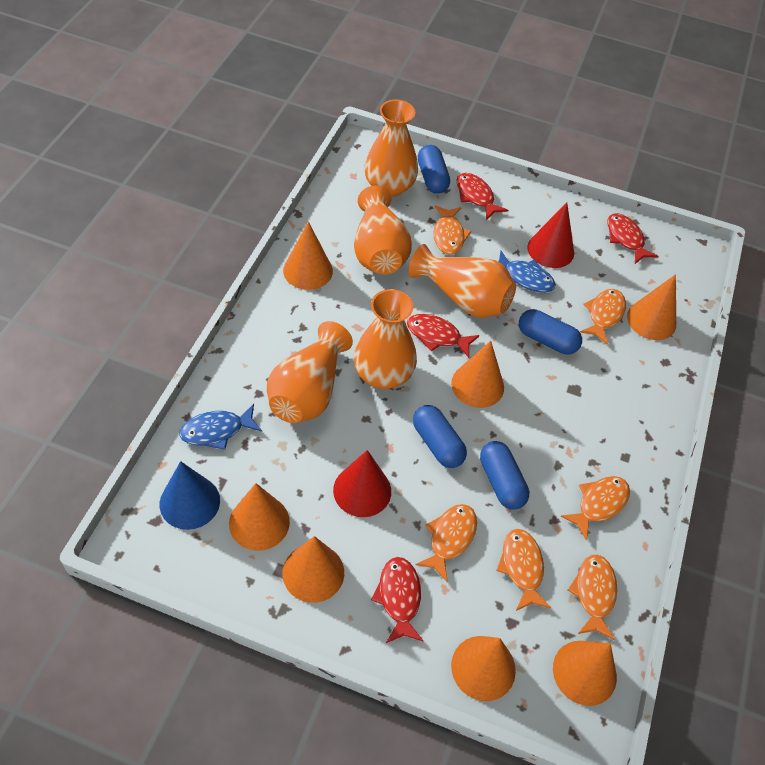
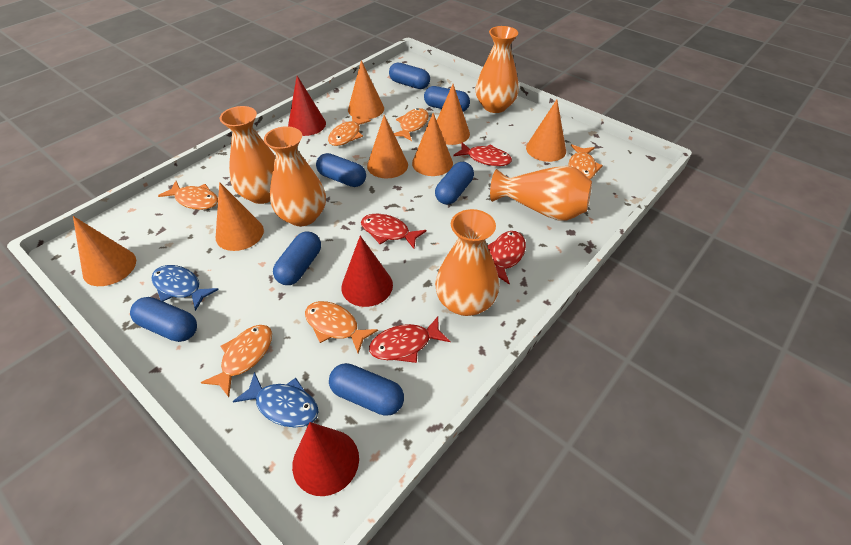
blue capsule: 4 -> 7
blue cone: 1 -> 0
red cone: 2 -> 3

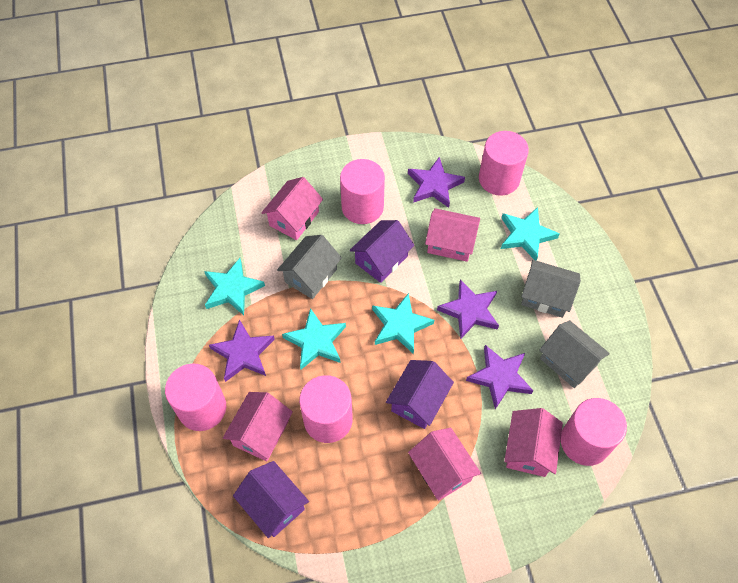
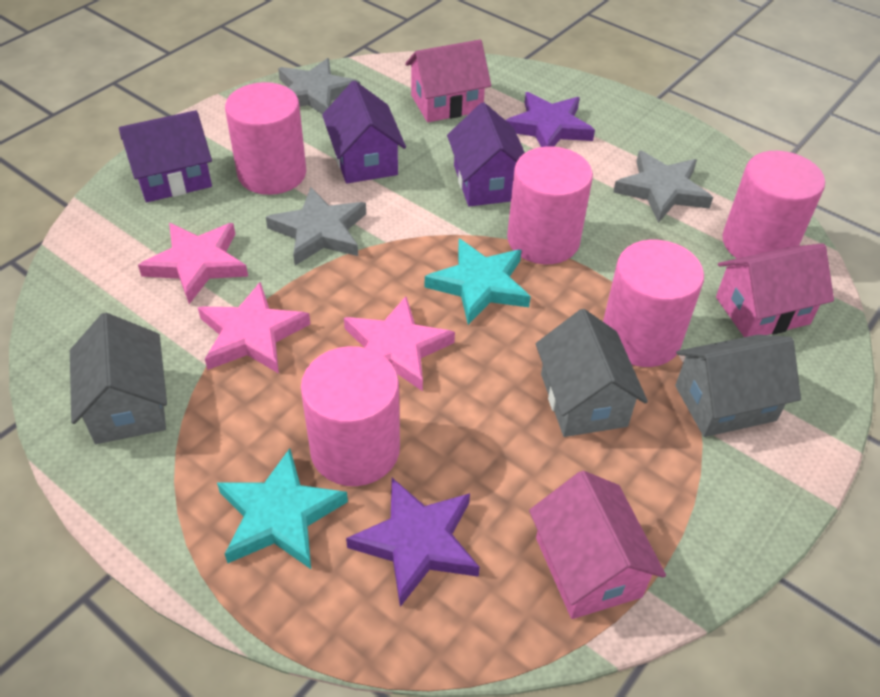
grey star: 0 -> 3
pink house: 5 -> 3
pink star: 0 -> 3
purple star: 4 -> 2
turquoise star: 4 -> 2

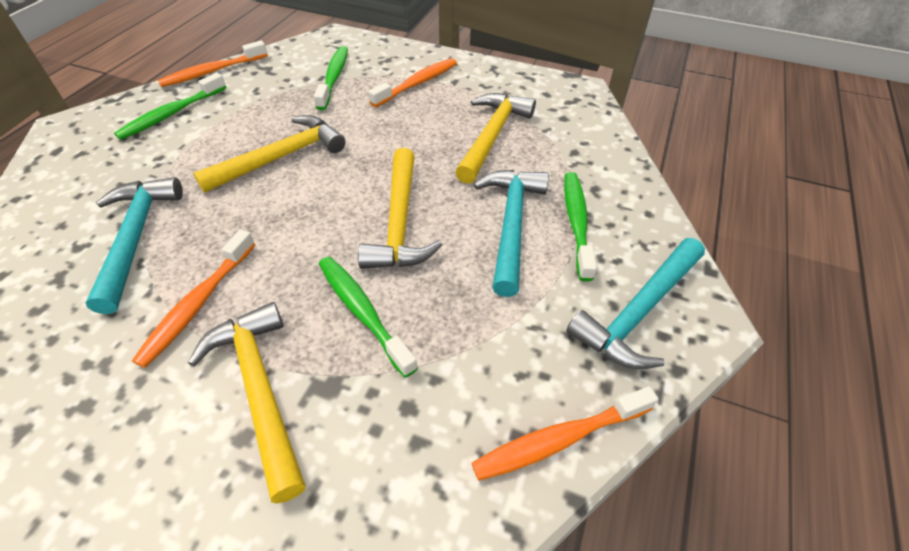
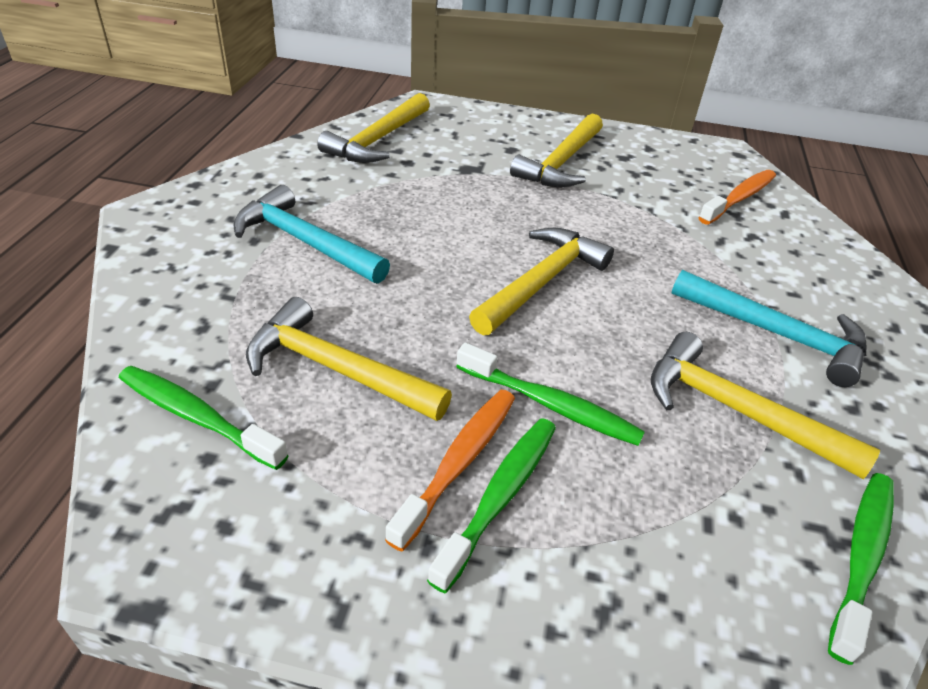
orange toothbrush: 4 -> 2
turquoise hammer: 3 -> 2
yellow hammer: 4 -> 5

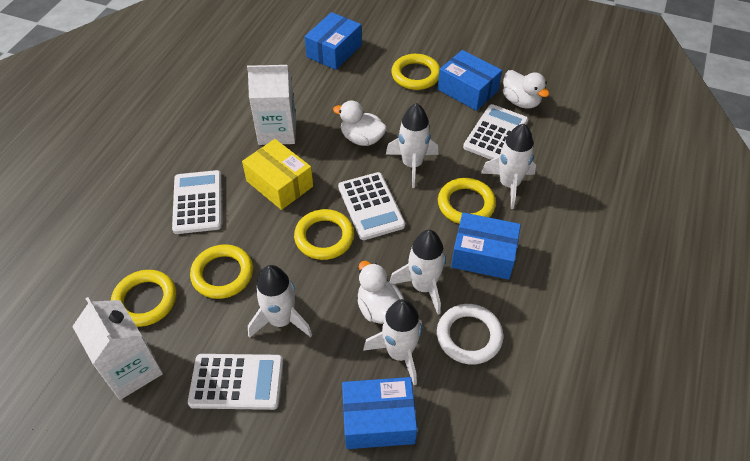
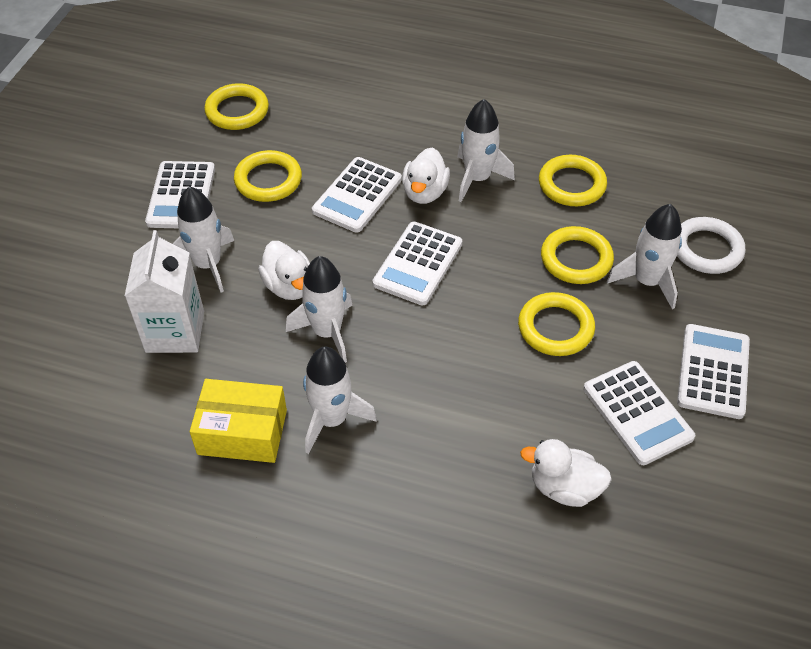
blue box: 4 -> 0
white calculator: 4 -> 5
white carton: 2 -> 1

> [WORK INSTRUCTIONS]
After reading through the material, report every line that holds "turquoise".

> [EXERCISE SOLUTION]
turquoise star: 4 -> 2
turquoise hammer: 3 -> 2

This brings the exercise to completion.